- [TASK GOAL]: Produce a character-for-character copy of the data below.

━━━━━ INFORMATION SHOWN

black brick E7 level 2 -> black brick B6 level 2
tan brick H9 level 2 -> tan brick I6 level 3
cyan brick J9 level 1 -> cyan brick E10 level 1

━━━━━━━━━━

- [SOLUTION]:
black brick E7 level 2 -> black brick B6 level 2
tan brick H9 level 2 -> tan brick I6 level 3
cyan brick J9 level 1 -> cyan brick E10 level 1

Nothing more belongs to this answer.